#### [Job]
Without including any pictures, return the records below exactly as written.

Multi-image counting data:
———
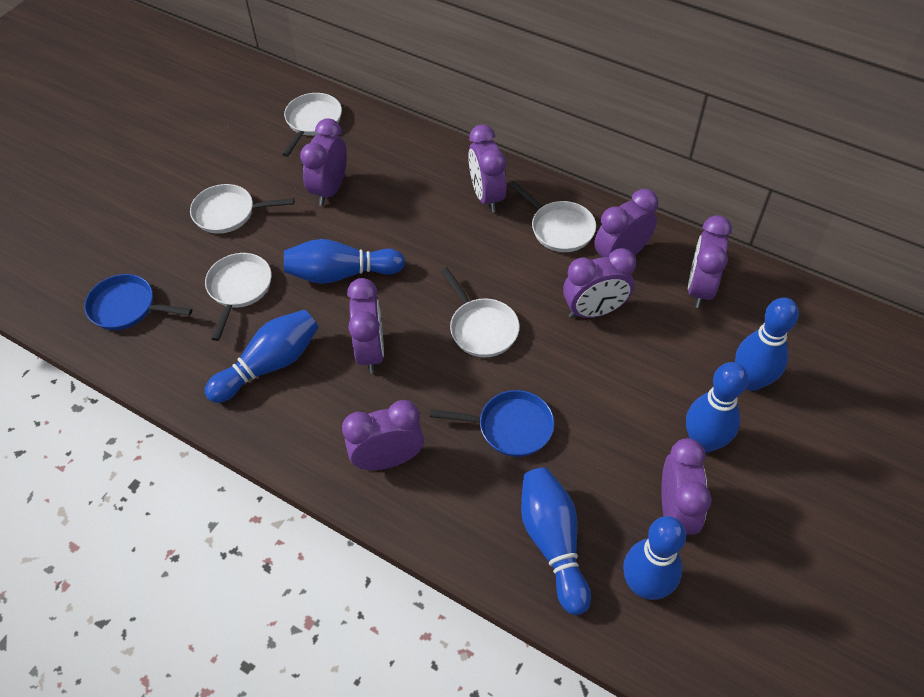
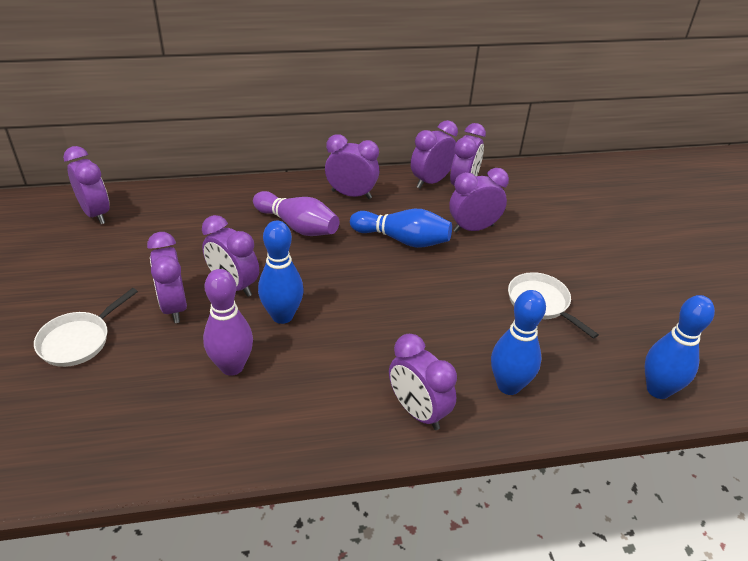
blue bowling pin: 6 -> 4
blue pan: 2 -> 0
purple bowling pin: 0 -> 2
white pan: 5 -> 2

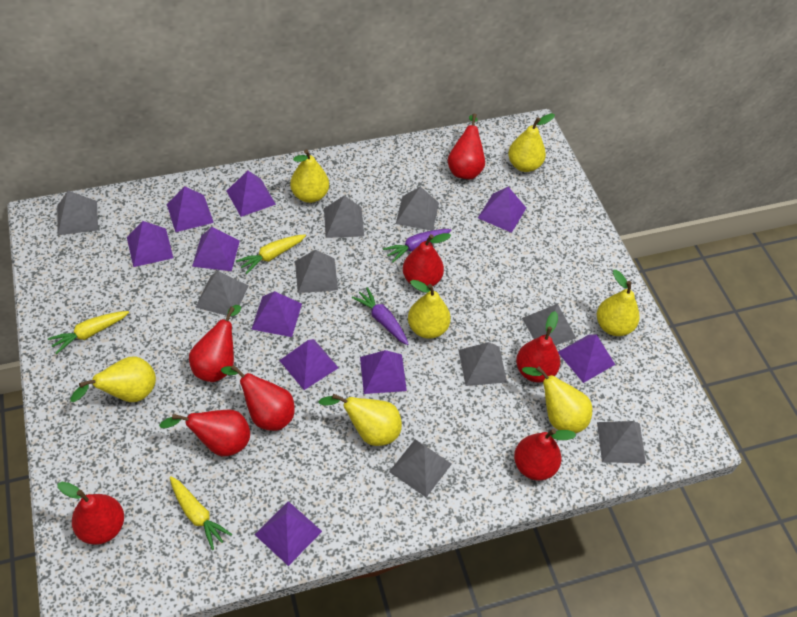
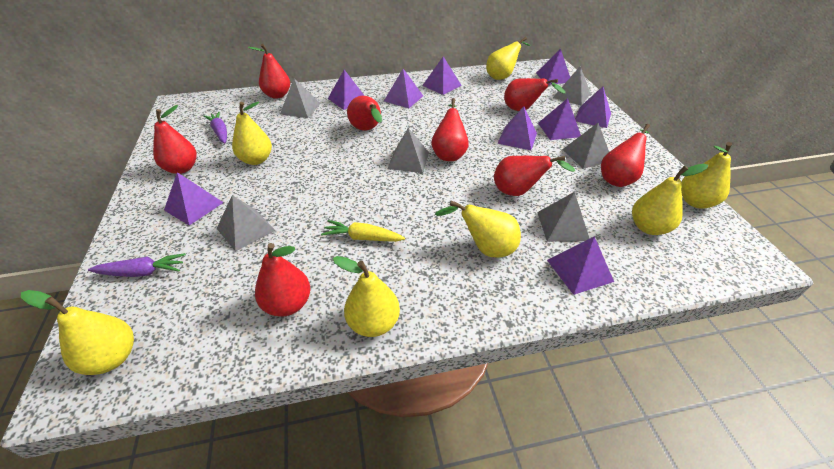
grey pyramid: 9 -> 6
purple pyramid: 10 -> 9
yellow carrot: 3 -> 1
———
#### [Task response]
blue bowling pin: 6 -> 4
blue pan: 2 -> 0
purple bowling pin: 0 -> 2
white pan: 5 -> 2

grey pyramid: 9 -> 6
purple pyramid: 10 -> 9
yellow carrot: 3 -> 1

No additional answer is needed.